* [PROBLEM DESCRIPTION] Pictures are to be left out; otherwise, copy exactly the lines from the line containing "(520, 143) = (561, 72): none -> white carrot" through the end of the data.

◇ ◇ ◇ ◇ ◇

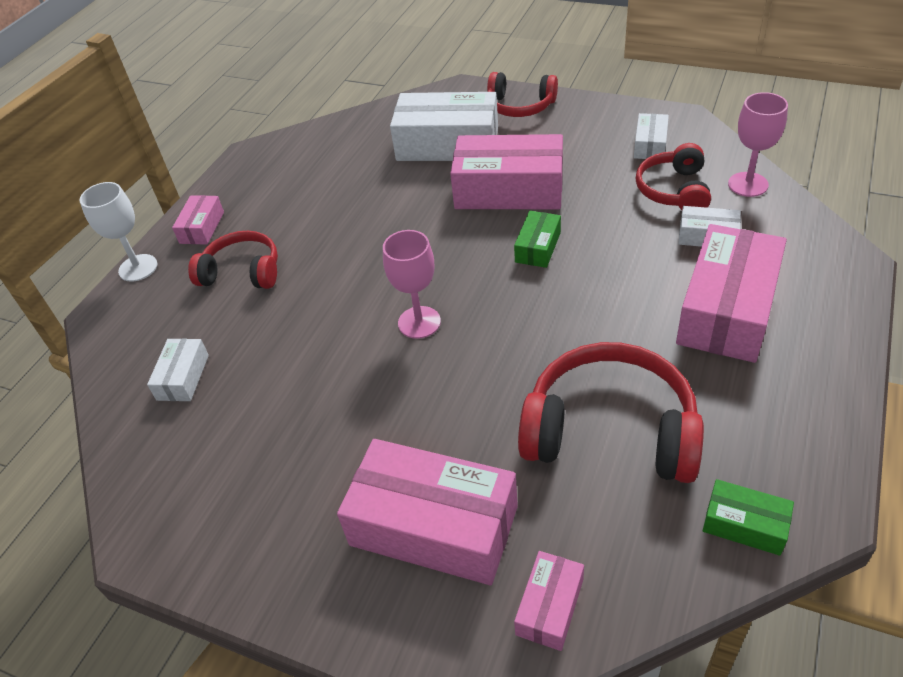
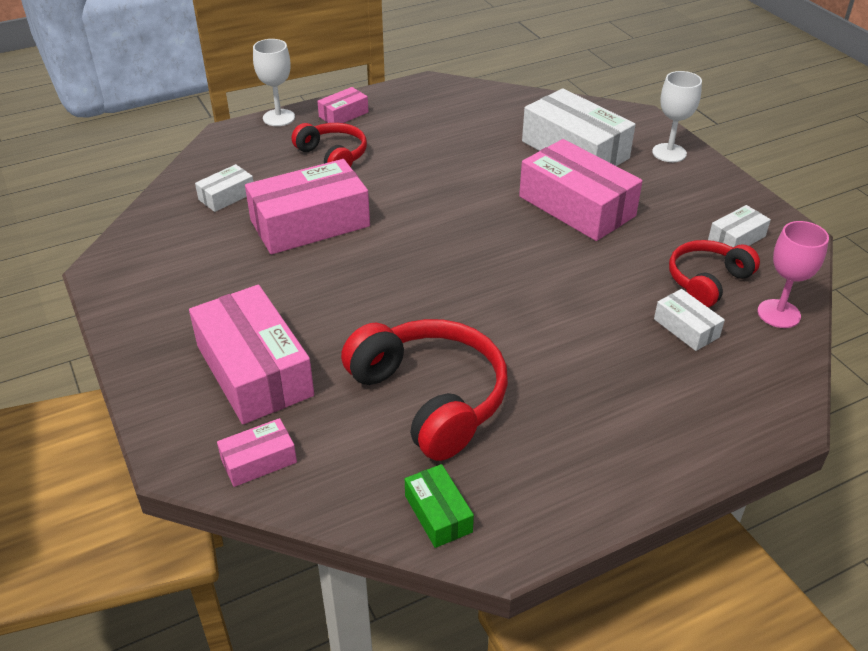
camera: 35 degrees right, 5 degrees down
(419, 322) = (399, 253): pink goblet -> none
(520, 106) = (669, 153): red headphones -> white goblet
(538, 247) = (543, 256): green box -> none
(727, 309) = (626, 384): pink box -> pink box (310, 223)

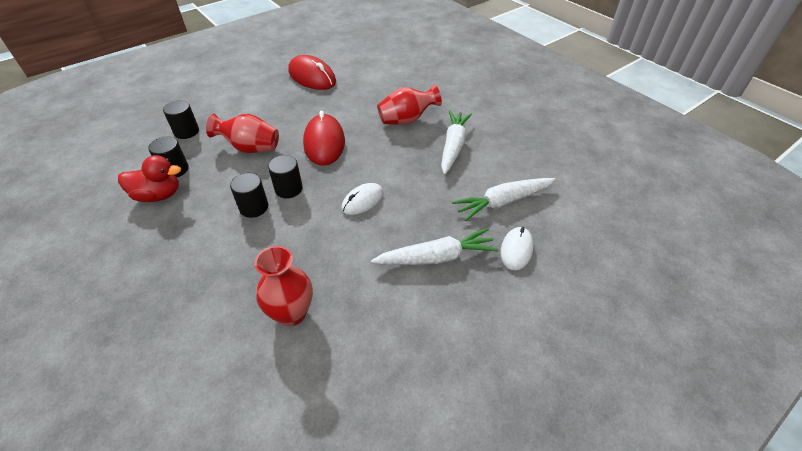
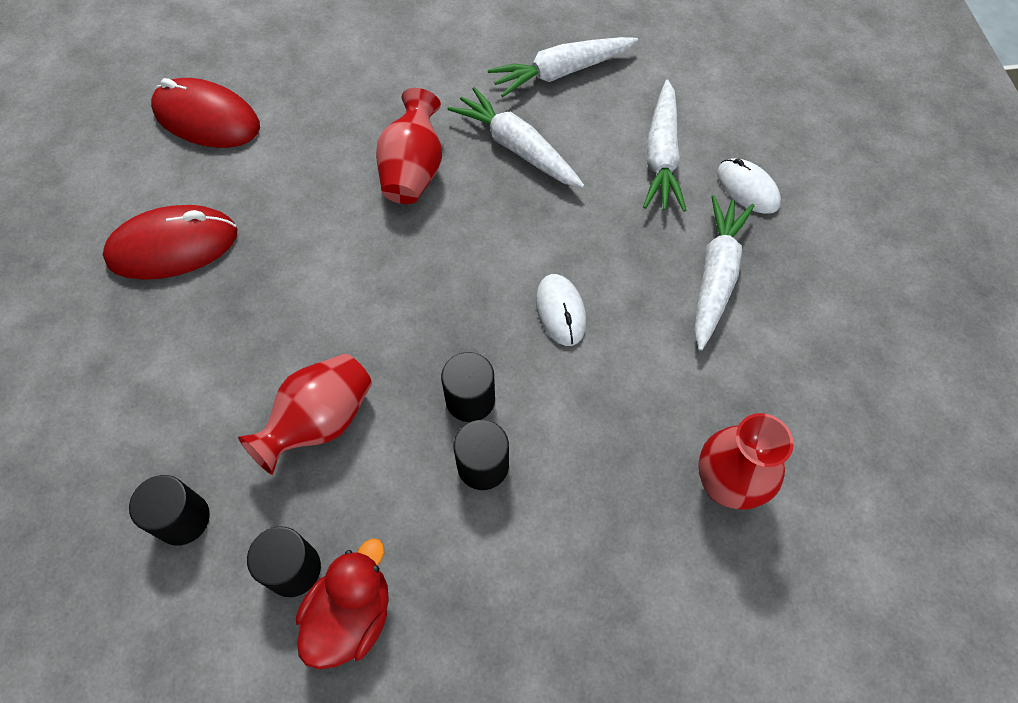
camera: 60 degrees left, 15 degrees up
(324, 143) = (388, 305): red mouse -> red mouse (207, 119)
(520, 143) = (561, 72): none -> white carrot

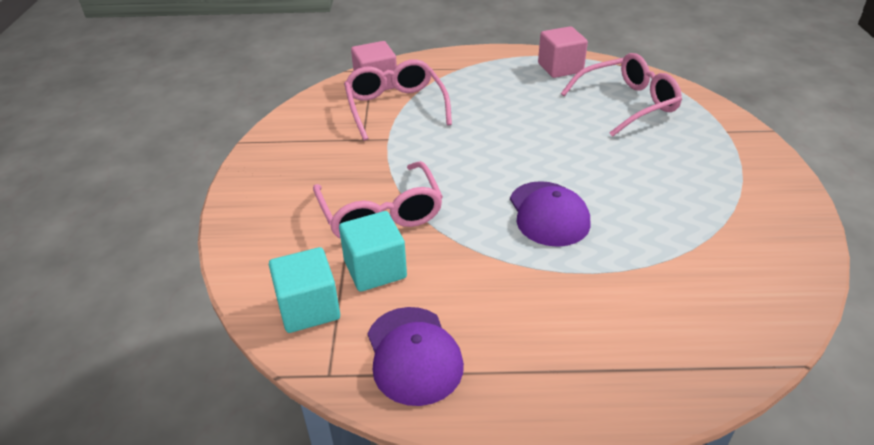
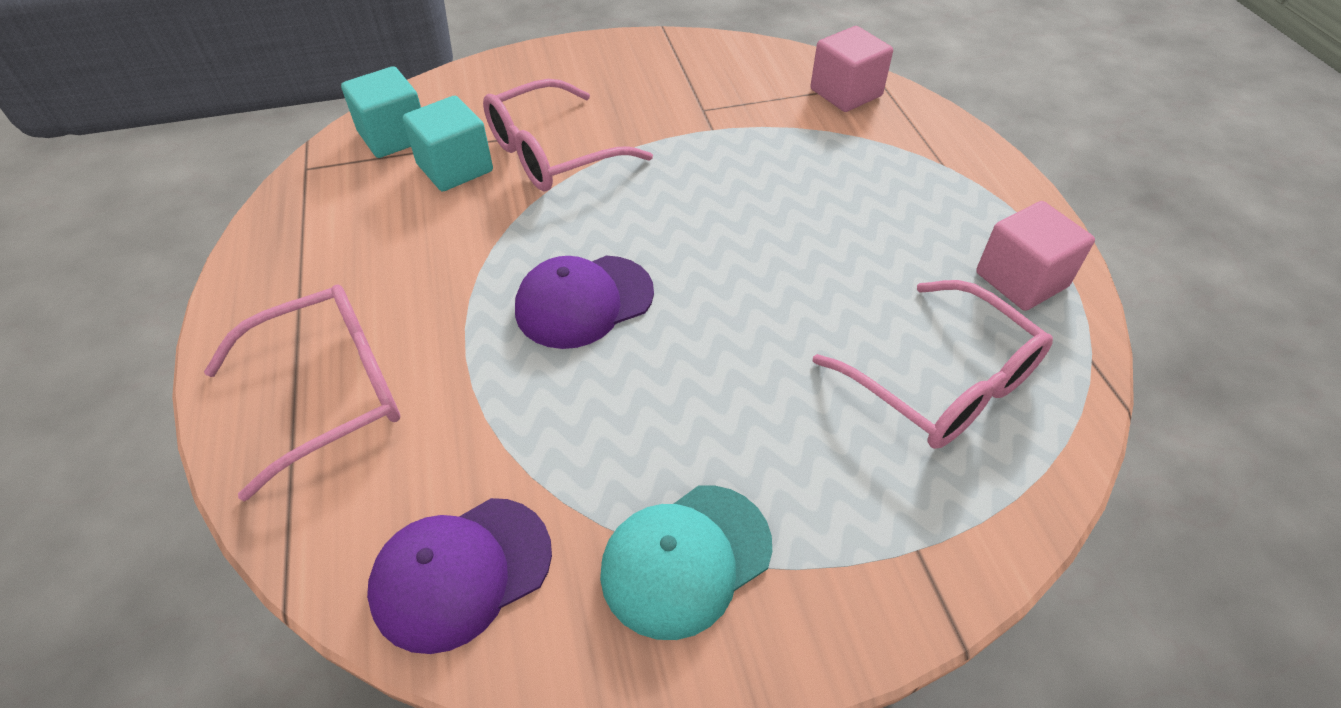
camera: 75 degrees right, 10 degrees up
(395, 107) = (792, 121): pink glasses -> pink glasses (330, 392)
(413, 355) = (326, 218): purple cap -> purple cap (461, 572)
(741, 198) = (686, 559): none -> turquoise cap

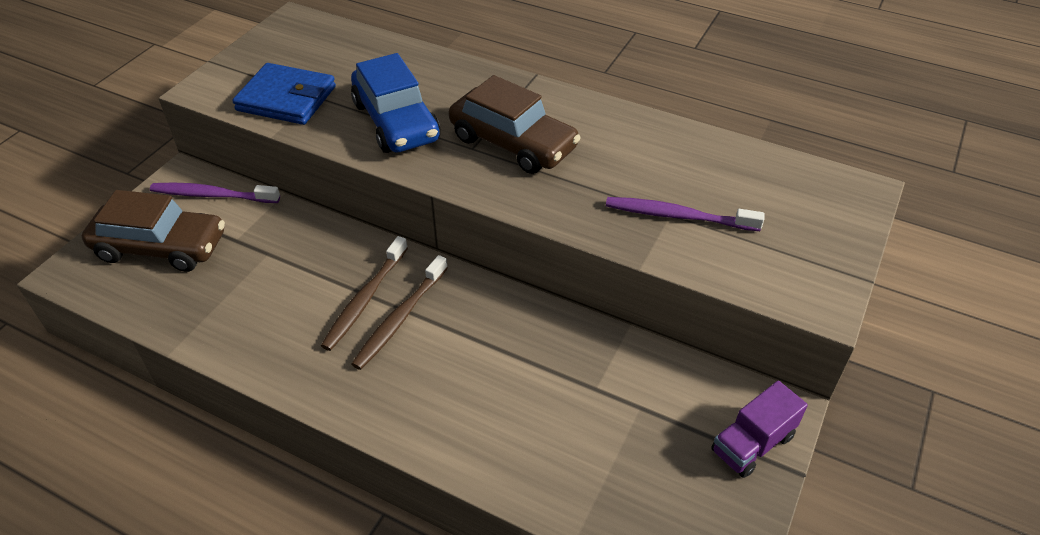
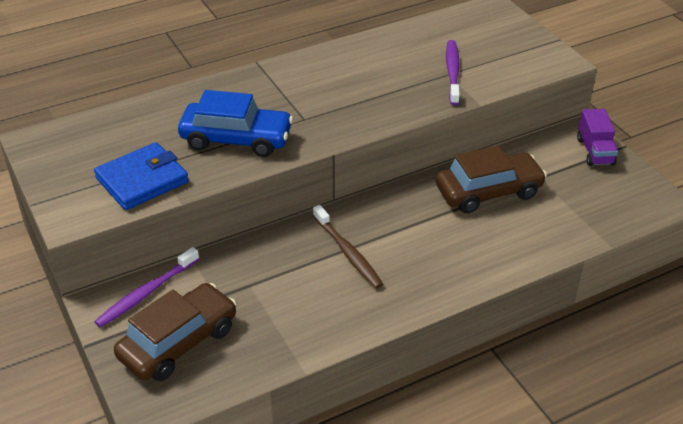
camera: 55 degrees left, 5 degrees down
(400, 318) = (381, 243): brown toothbrush -> none
(513, 143) = (319, 101): brown car -> brown car (488, 192)
(678, 216) = (452, 72): purple toothbrush -> purple toothbrush turned 135 degrees clockwise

◇ ◇ ◇ ◇ ◇

* [WRITTEN ANSWER]
(520, 143) = (561, 72): none -> white carrot

camera: 75 degrees right, 10 degrees up
(395, 107) = (792, 121): pink glasses -> pink glasses (330, 392)
(413, 355) = (326, 218): purple cap -> purple cap (461, 572)
(741, 198) = (686, 559): none -> turquoise cap

camera: 55 degrees left, 5 degrees down
(400, 318) = (381, 243): brown toothbrush -> none
(513, 143) = (319, 101): brown car -> brown car (488, 192)
(678, 216) = (452, 72): purple toothbrush -> purple toothbrush turned 135 degrees clockwise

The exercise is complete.